What is expected: Leaving out all pictures, copy the lines below exactly, from the line with "gray arrow: (116, 315)" to the last line, both ends included.

[Opening Data listing section]

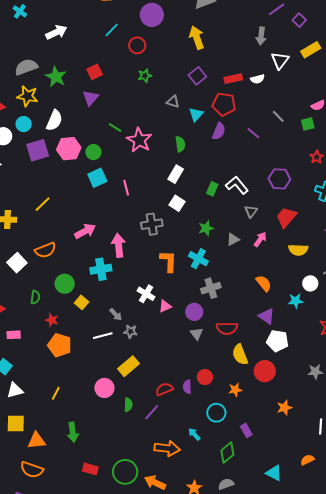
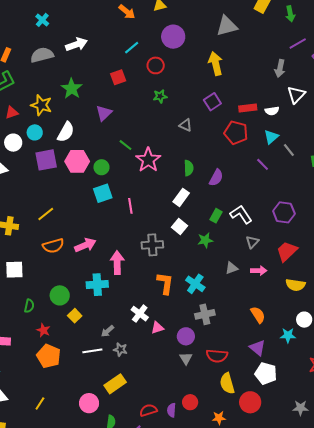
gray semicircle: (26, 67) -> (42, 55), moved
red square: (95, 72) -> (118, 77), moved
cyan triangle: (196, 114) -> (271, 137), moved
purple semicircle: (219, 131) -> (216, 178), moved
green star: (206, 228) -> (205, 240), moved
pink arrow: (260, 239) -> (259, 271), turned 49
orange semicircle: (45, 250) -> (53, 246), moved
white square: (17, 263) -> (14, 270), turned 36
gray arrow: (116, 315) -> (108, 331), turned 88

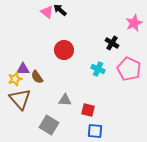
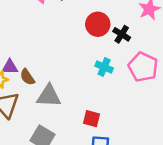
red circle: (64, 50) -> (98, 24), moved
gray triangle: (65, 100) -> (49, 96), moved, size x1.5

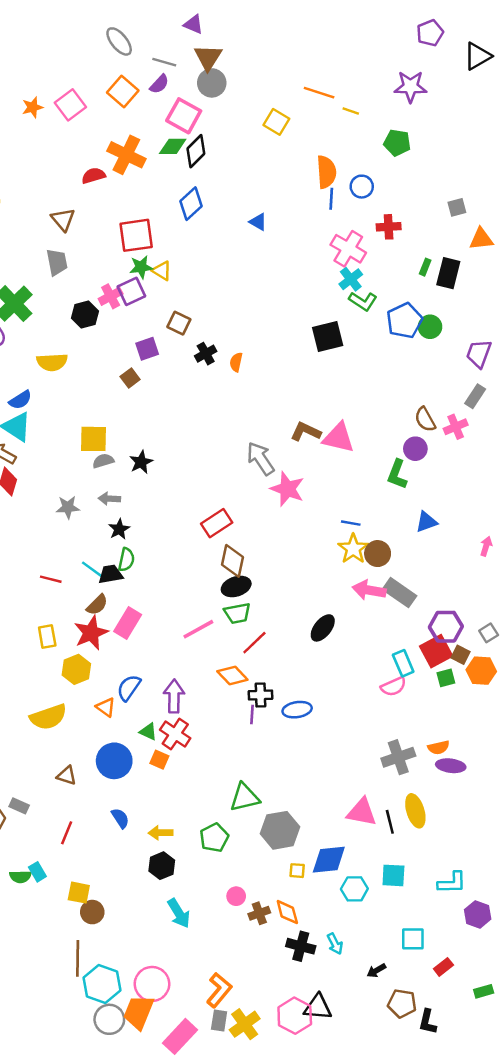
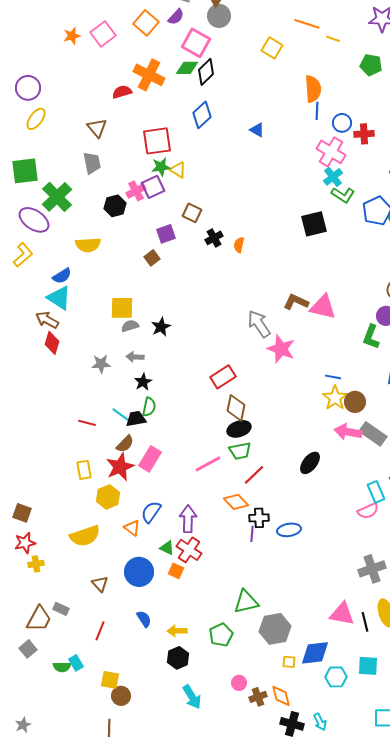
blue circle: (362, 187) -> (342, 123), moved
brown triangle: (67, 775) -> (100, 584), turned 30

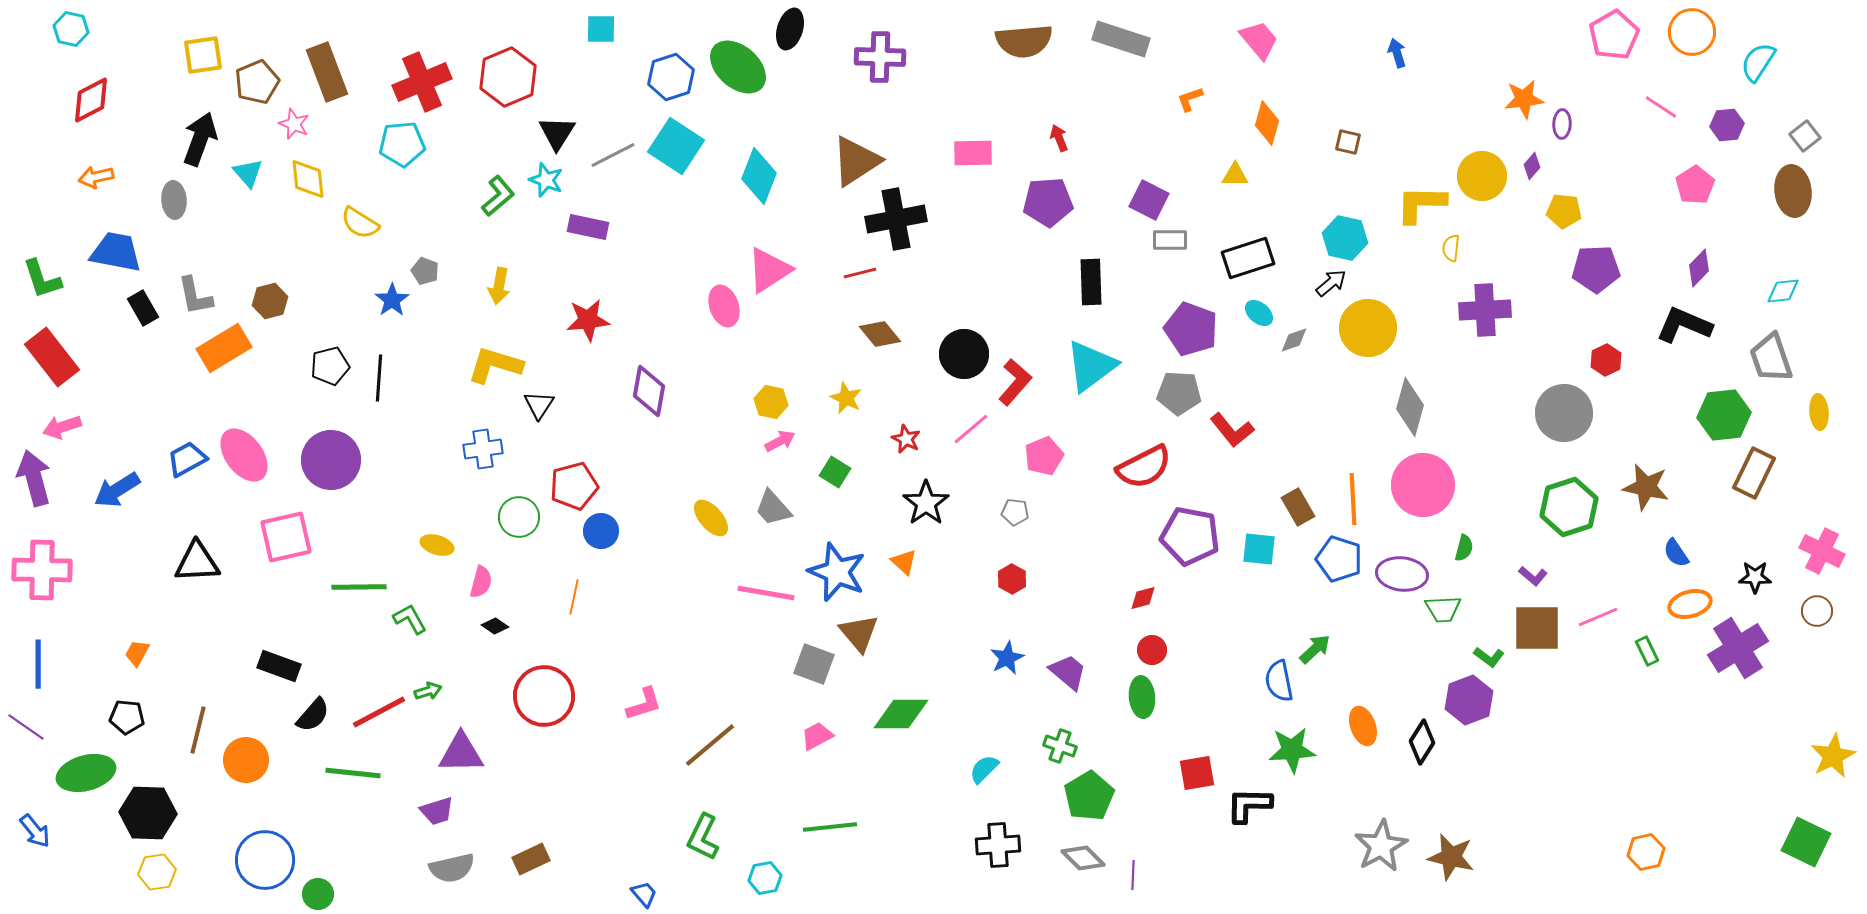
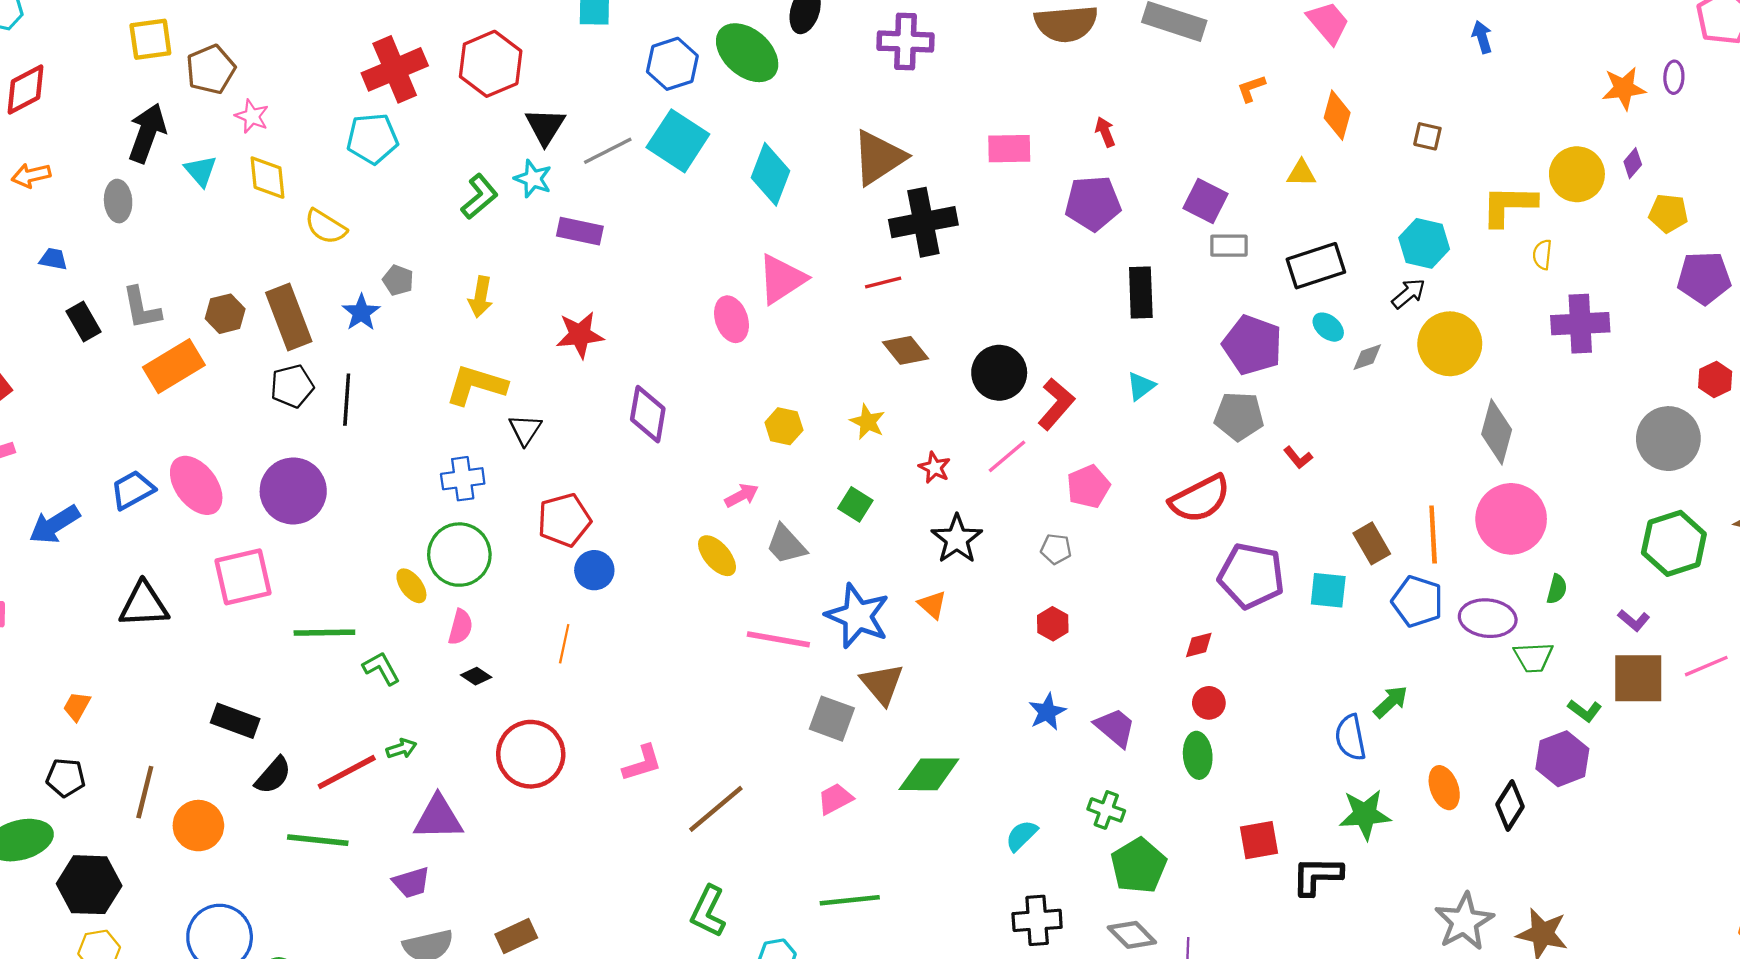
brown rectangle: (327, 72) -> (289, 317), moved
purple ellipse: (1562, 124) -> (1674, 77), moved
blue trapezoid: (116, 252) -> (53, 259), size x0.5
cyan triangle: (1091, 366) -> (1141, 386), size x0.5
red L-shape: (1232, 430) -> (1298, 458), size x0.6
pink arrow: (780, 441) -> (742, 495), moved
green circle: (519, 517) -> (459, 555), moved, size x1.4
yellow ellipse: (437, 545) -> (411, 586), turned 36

[Closing Data listing section]

Response area:
gray arrow: (116, 315) -> (108, 331), turned 88

red circle: (64, 50) -> (98, 24), moved
gray triangle: (65, 100) -> (49, 96), moved, size x1.5

blue circle: (362, 187) -> (342, 123), moved
brown triangle: (67, 775) -> (100, 584), turned 30

brown rectangle: (327, 72) -> (289, 317), moved
purple ellipse: (1562, 124) -> (1674, 77), moved
blue trapezoid: (116, 252) -> (53, 259), size x0.5
cyan triangle: (1091, 366) -> (1141, 386), size x0.5
red L-shape: (1232, 430) -> (1298, 458), size x0.6
pink arrow: (780, 441) -> (742, 495), moved
green circle: (519, 517) -> (459, 555), moved, size x1.4
yellow ellipse: (437, 545) -> (411, 586), turned 36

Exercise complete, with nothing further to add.